* _TASK TO CARRY OUT_
The records below must be written out exactly, with every picture left behind.

* _EXTRACTED MATERIAL_
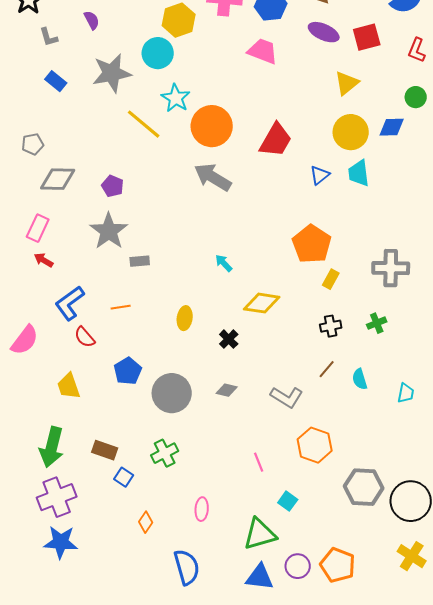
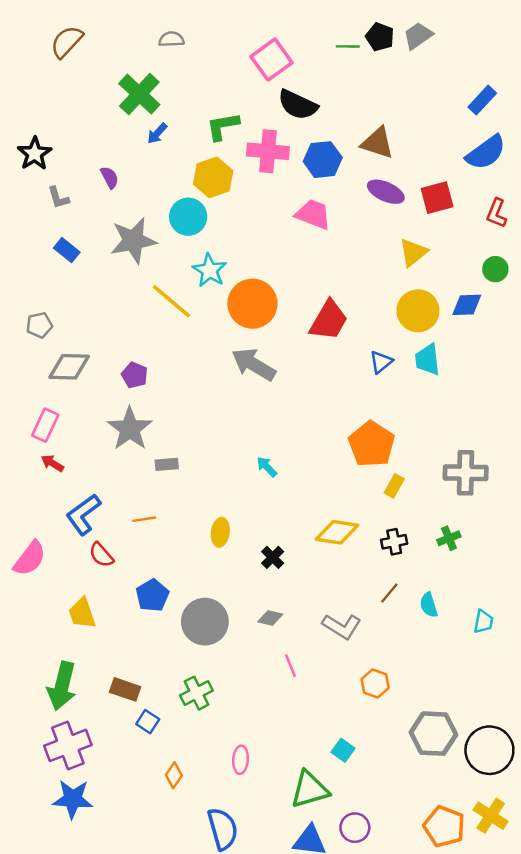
yellow diamond: (262, 303) -> (337, 532), moved
orange hexagon: (315, 445) -> (375, 684), size x0.7
pink line: (259, 462) -> (291, 666), moved
orange pentagon: (338, 565) -> (444, 826), moved

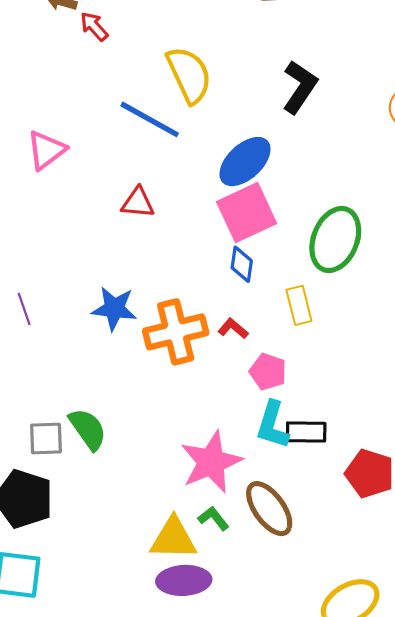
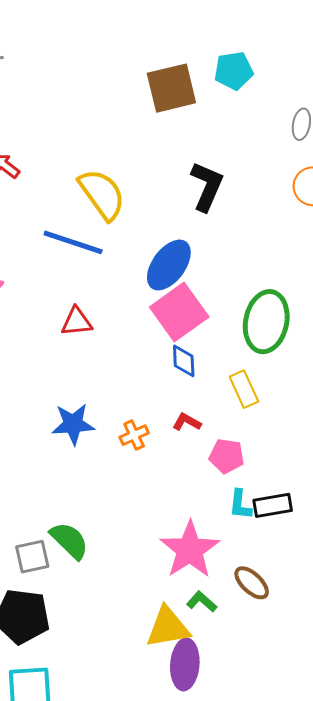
orange cross: (176, 332) -> (134, 435), size x0.5
cyan L-shape: (273, 425) -> (240, 505), size x0.7
brown ellipse: (269, 509) -> (252, 583), size x0.7
purple ellipse: (184, 580) -> (185, 664), turned -72

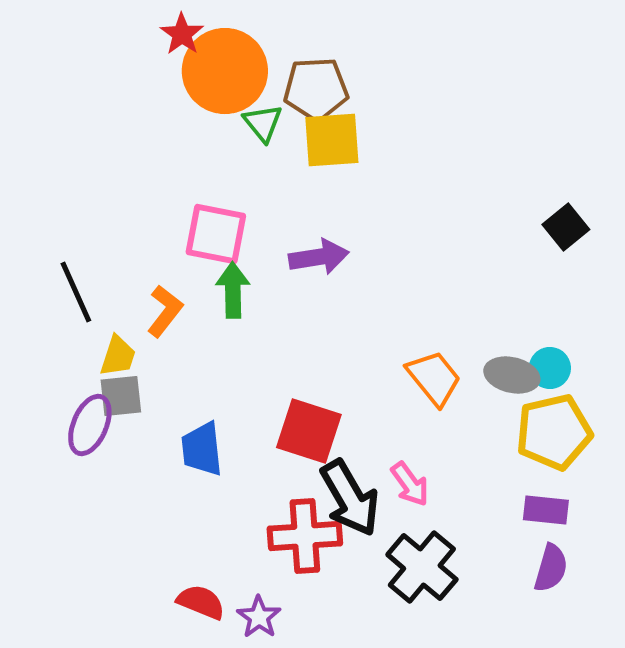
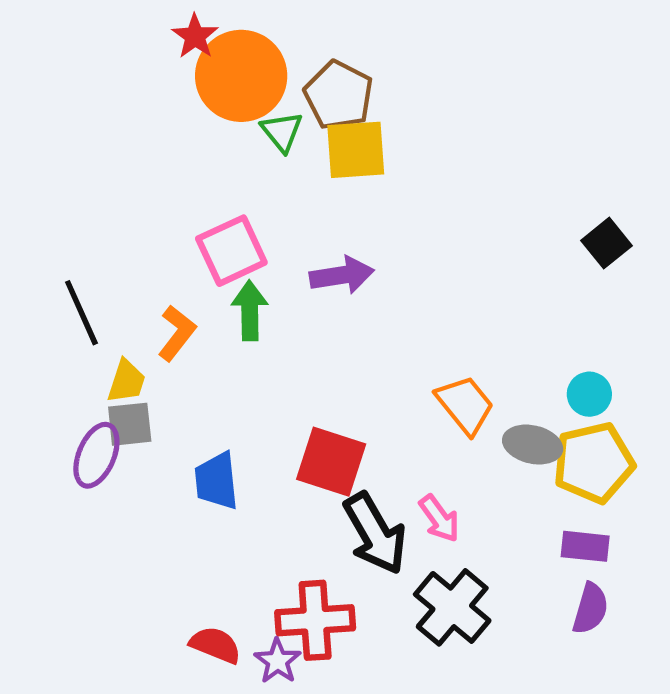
brown pentagon: (316, 89) -> (339, 95), turned 30
pink square: (216, 234) -> (231, 251), turned -36
gray ellipse: (512, 375) -> (533, 445), moved
red cross: (305, 536) -> (315, 620), moved

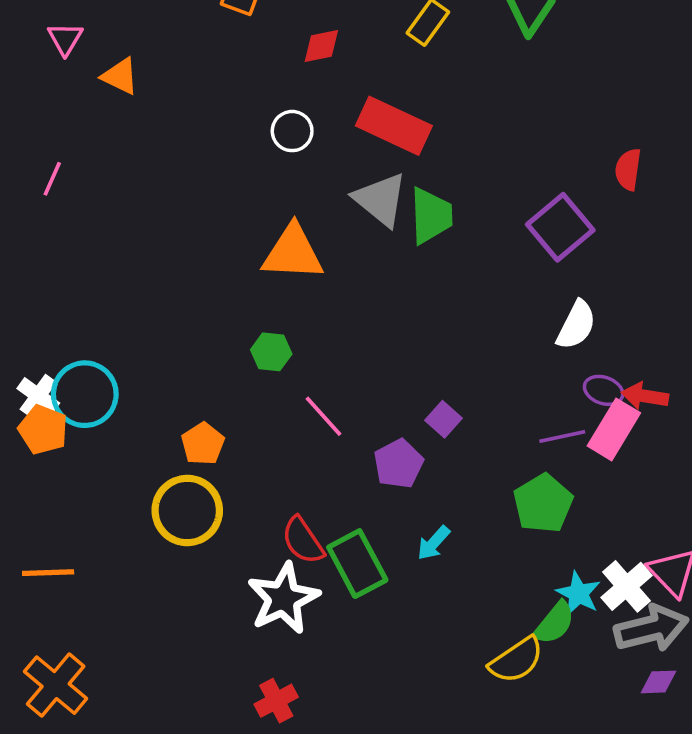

* _PROBLEM SOLUTION_
yellow diamond: (262, 303) -> (337, 532), moved
orange hexagon: (315, 445) -> (375, 684), size x0.7
pink line: (259, 462) -> (291, 666), moved
orange pentagon: (338, 565) -> (444, 826), moved

orange cross: (176, 332) -> (134, 435), size x0.5
cyan L-shape: (273, 425) -> (240, 505), size x0.7
brown ellipse: (269, 509) -> (252, 583), size x0.7
purple ellipse: (184, 580) -> (185, 664), turned -72

brown pentagon: (316, 89) -> (339, 95), turned 30
pink square: (216, 234) -> (231, 251), turned -36
gray ellipse: (512, 375) -> (533, 445), moved
red cross: (305, 536) -> (315, 620), moved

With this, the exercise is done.